Before-and-after change data
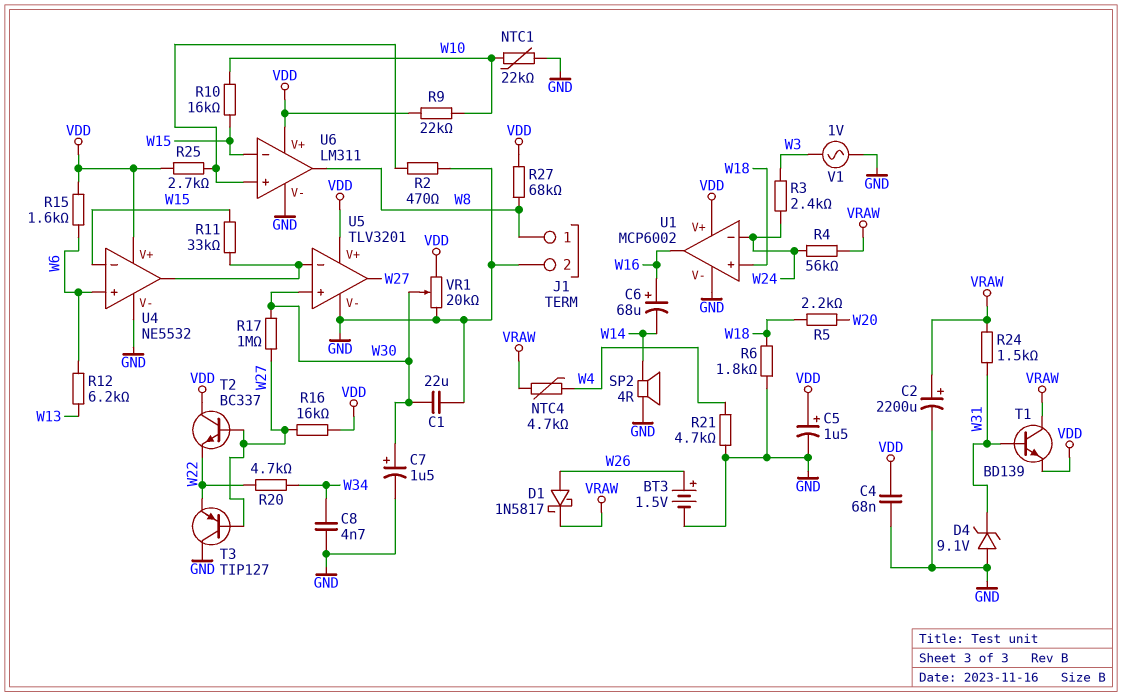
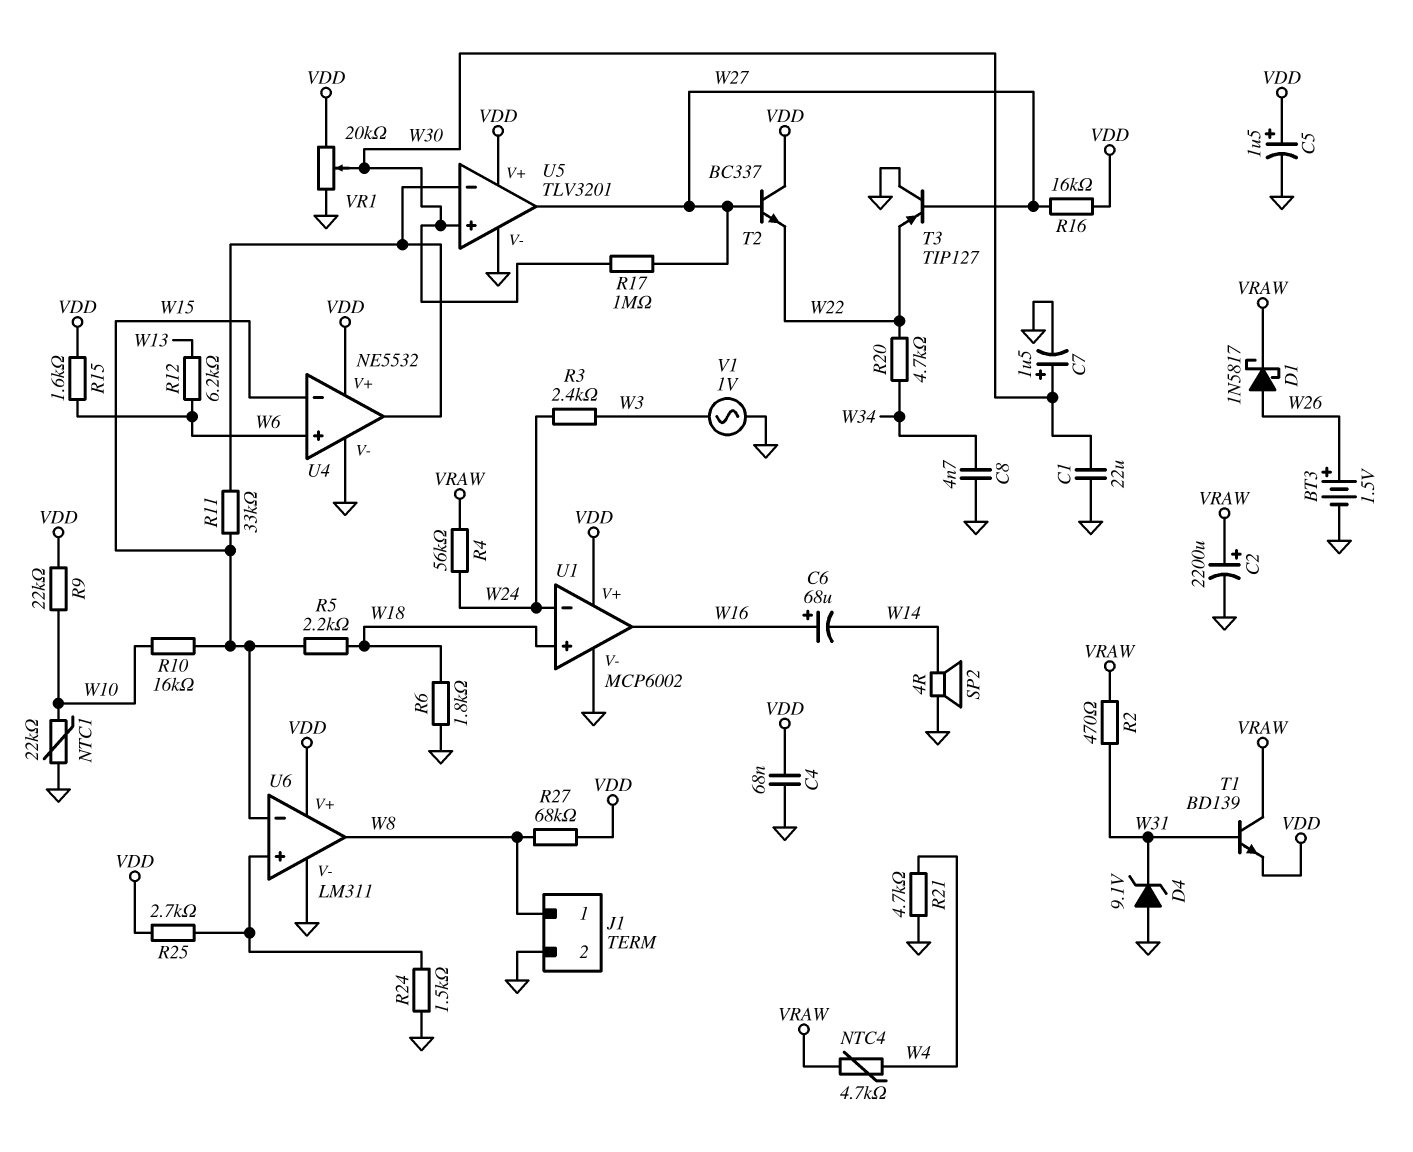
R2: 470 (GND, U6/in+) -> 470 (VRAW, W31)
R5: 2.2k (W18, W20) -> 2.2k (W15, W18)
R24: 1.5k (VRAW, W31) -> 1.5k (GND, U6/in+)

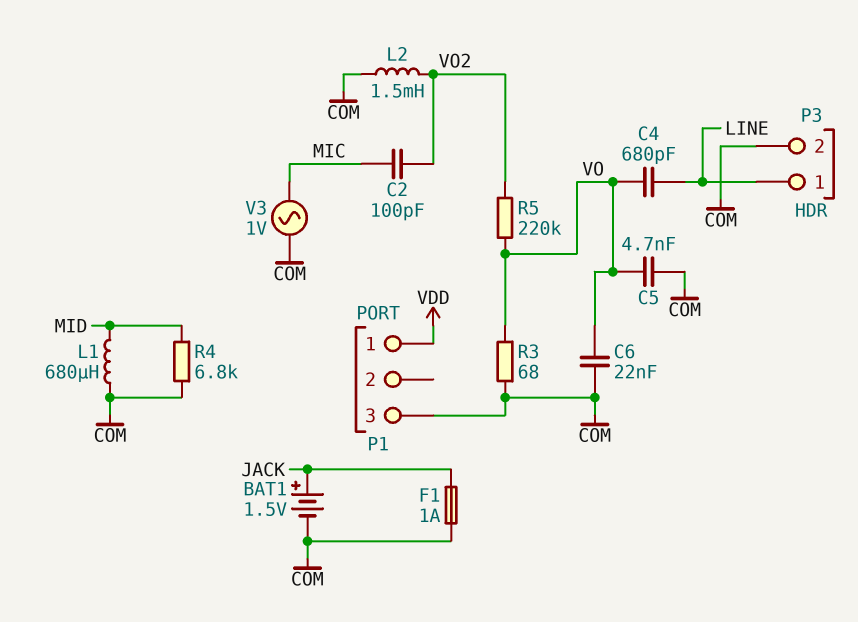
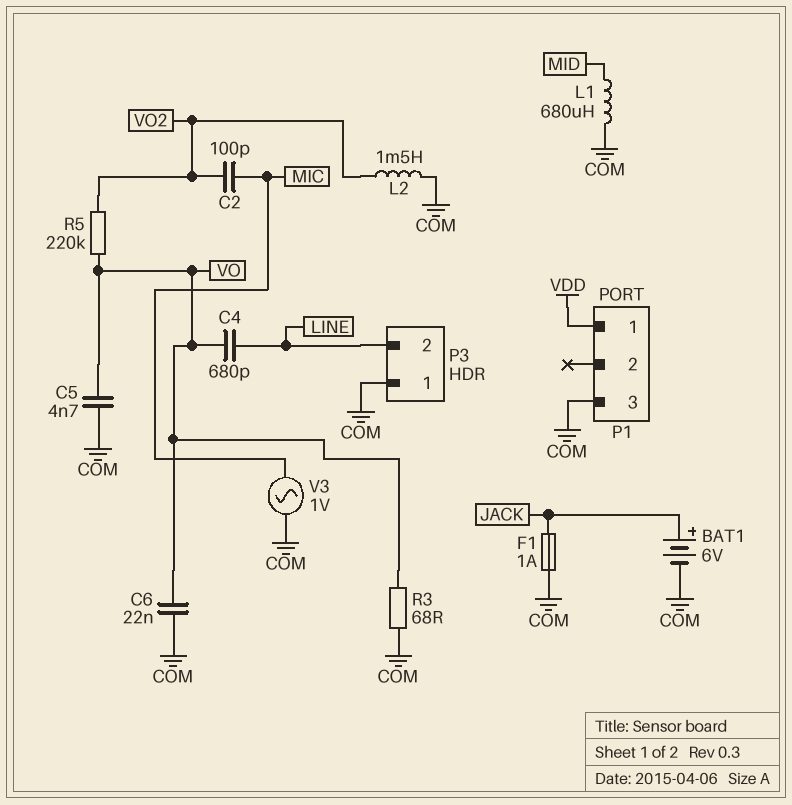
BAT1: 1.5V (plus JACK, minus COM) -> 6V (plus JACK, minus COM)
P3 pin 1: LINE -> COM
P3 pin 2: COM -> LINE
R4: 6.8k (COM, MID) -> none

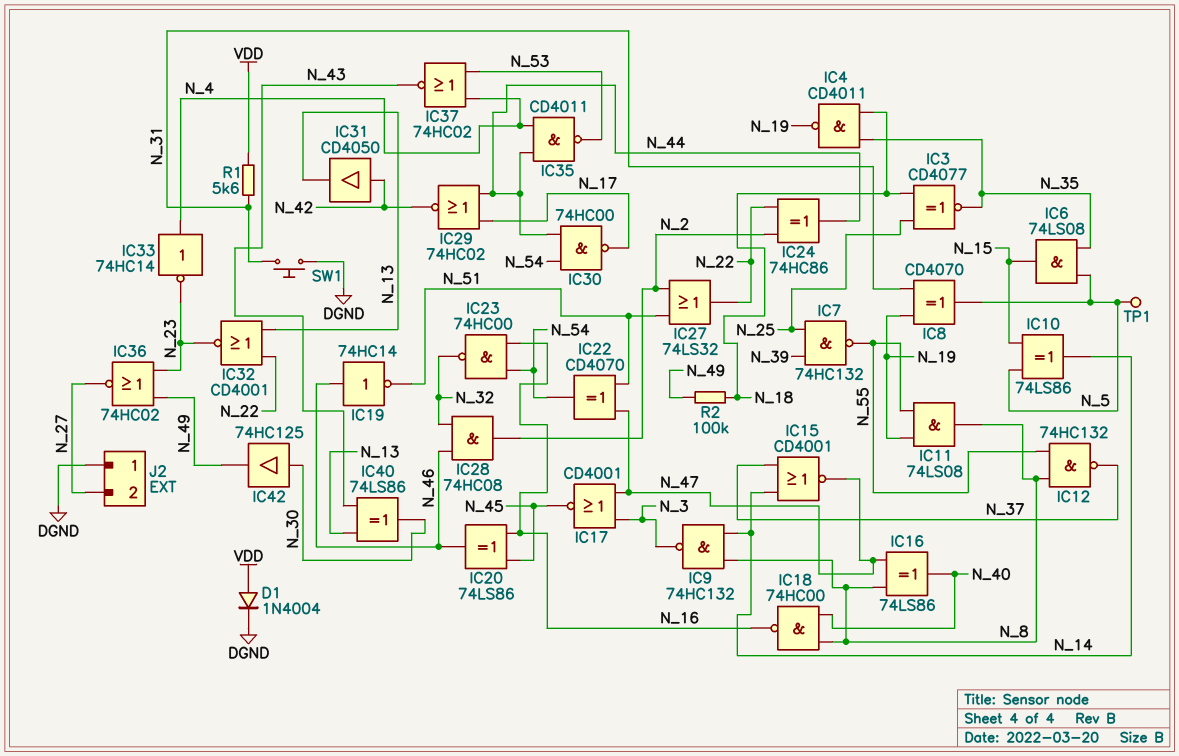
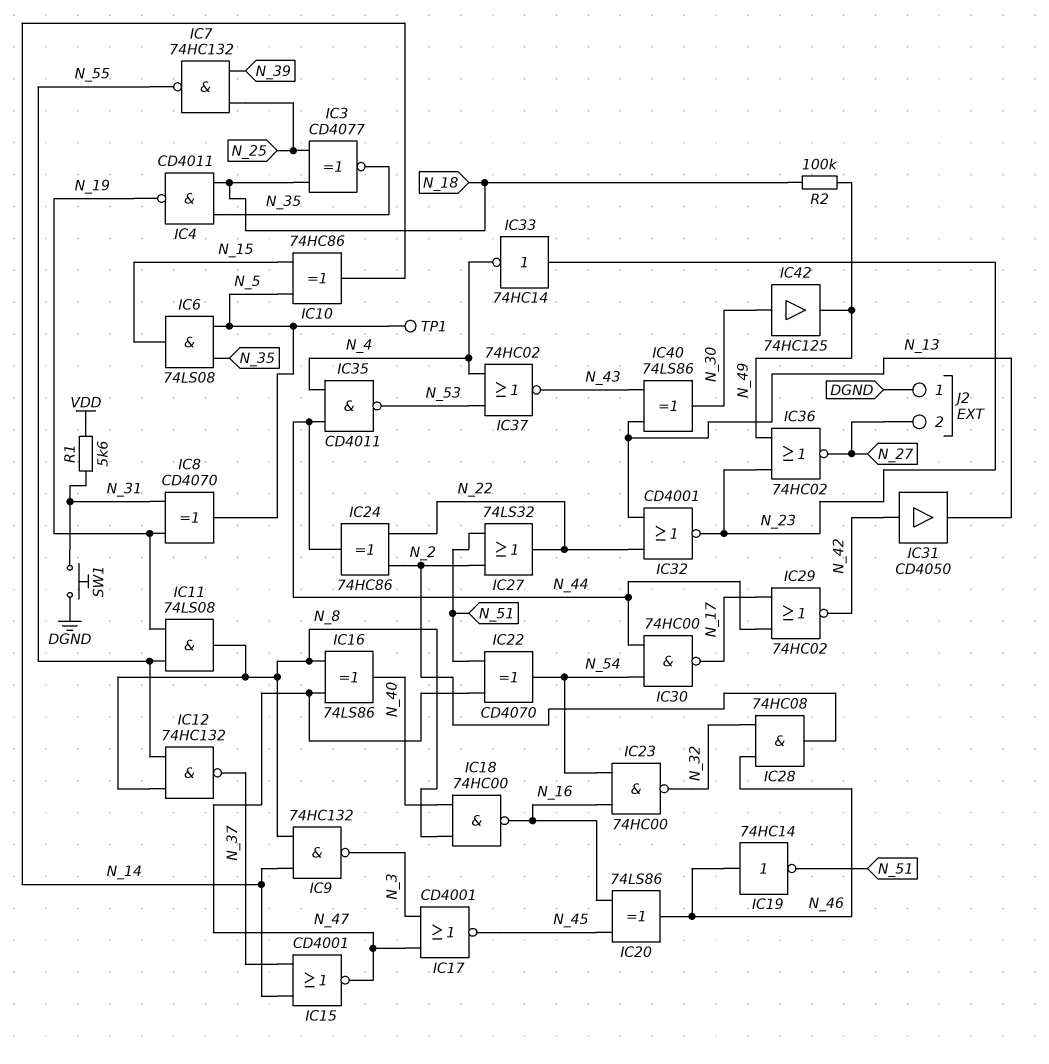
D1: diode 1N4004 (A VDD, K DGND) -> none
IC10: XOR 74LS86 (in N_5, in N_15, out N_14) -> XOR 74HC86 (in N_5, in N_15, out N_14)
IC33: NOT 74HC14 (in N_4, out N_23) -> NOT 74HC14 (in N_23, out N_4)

● WHAT IS EXPECTED
Which lines in the data above hold the word "none"? Return each of them.

● ANSWER TO THIS TASK
R4: 6.8k (COM, MID) -> none
D1: diode 1N4004 (A VDD, K DGND) -> none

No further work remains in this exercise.